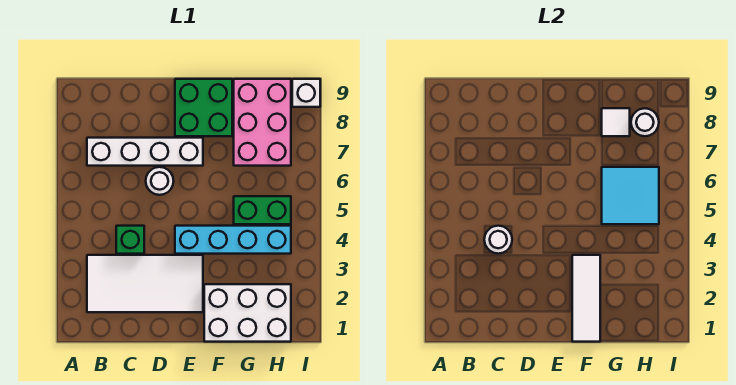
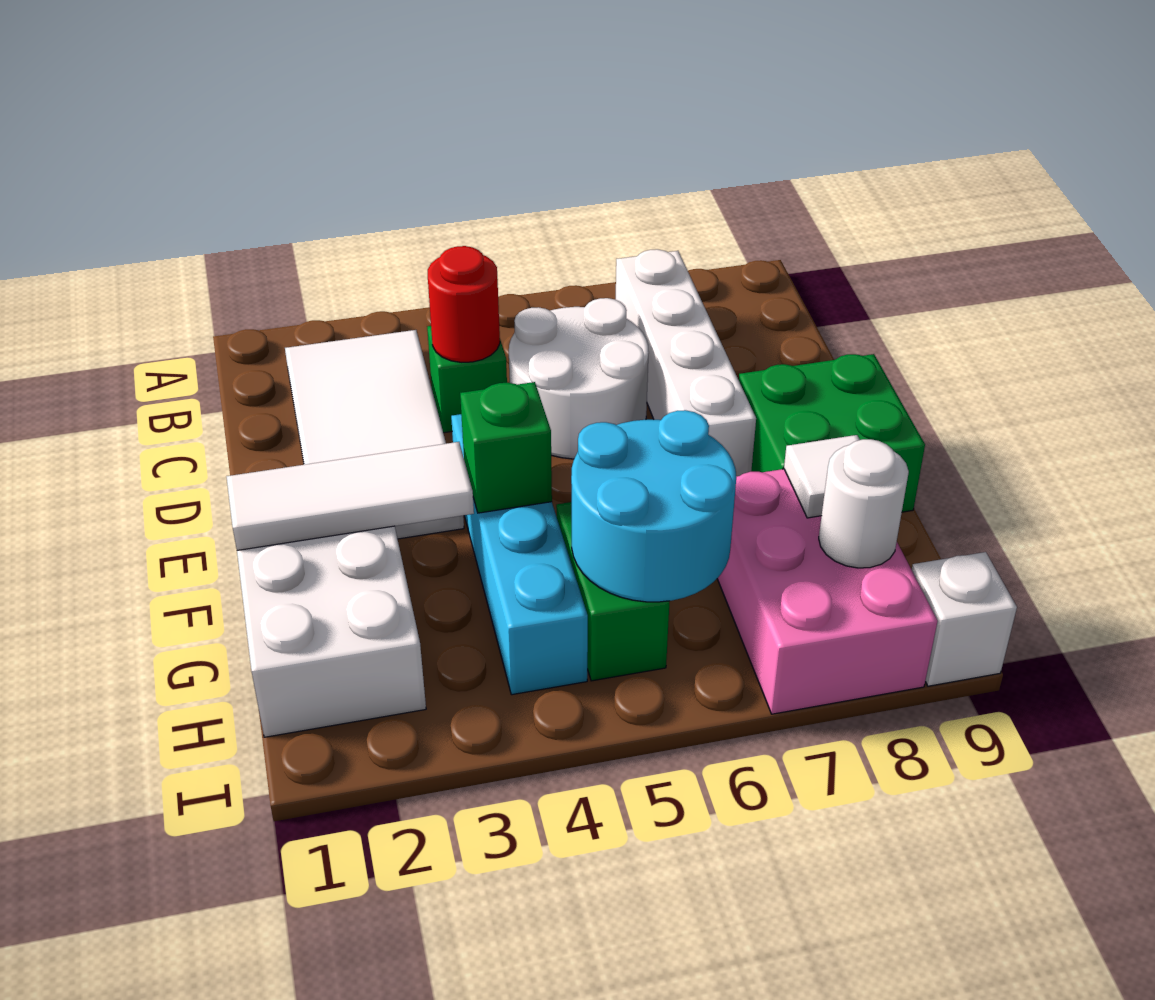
white round brick C4 level 2 -> red round brick C4 level 2
white round brick D6 level 1 -> white round brick C5:D6 level 1
none -> green brick F4 level 2
cyan tile G5:H6 level 2 -> cyan round brick G5:H6 level 2
pink brick G7:H9 level 1 -> pink brick G7:I8 level 1

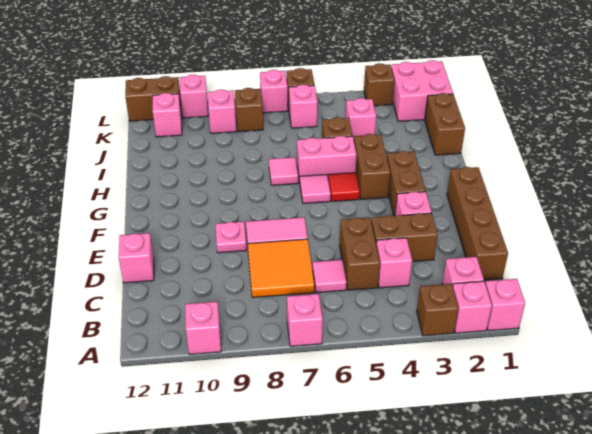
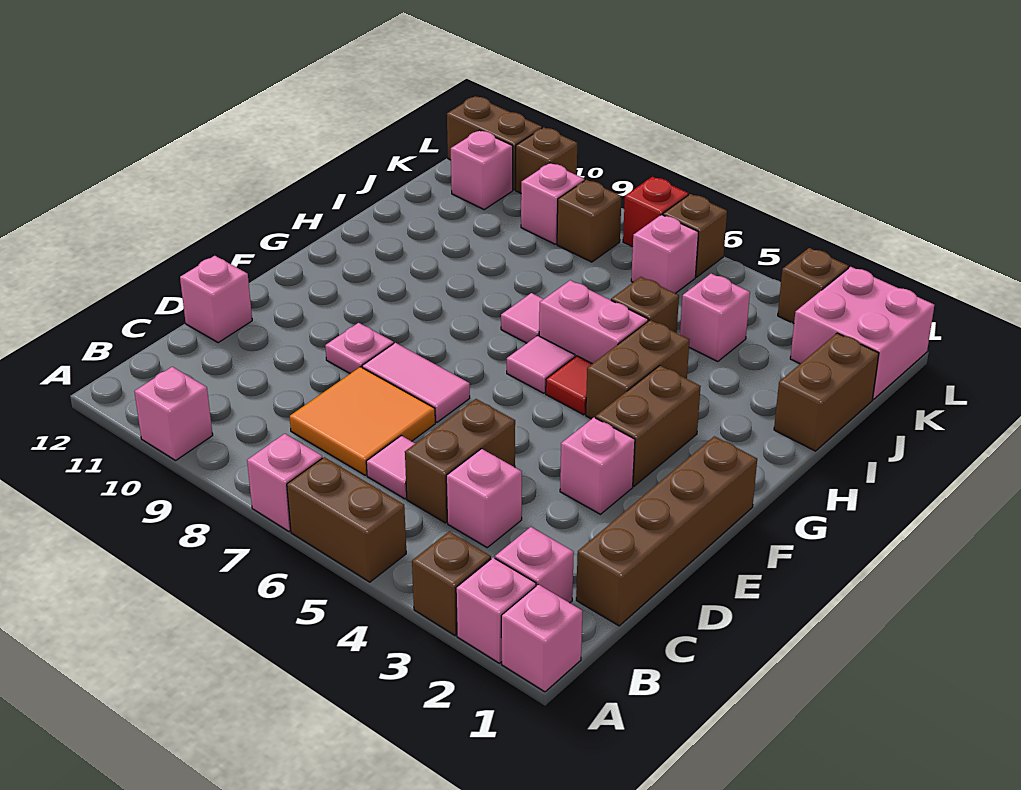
brown brick D3:D4 level 1 -> brown brick A5:A6 level 1
pink brick L7 level 1 -> red brick L7 level 1
pink brick L10 level 1 -> brown brick L10 level 1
########
WHAT IS REQUIRED
Write the data out again exactly, but without its images.

OUTPUT BELOW
white round brick C4 level 2 -> red round brick C4 level 2
white round brick D6 level 1 -> white round brick C5:D6 level 1
none -> green brick F4 level 2
cyan tile G5:H6 level 2 -> cyan round brick G5:H6 level 2
pink brick G7:H9 level 1 -> pink brick G7:I8 level 1

brown brick D3:D4 level 1 -> brown brick A5:A6 level 1
pink brick L7 level 1 -> red brick L7 level 1
pink brick L10 level 1 -> brown brick L10 level 1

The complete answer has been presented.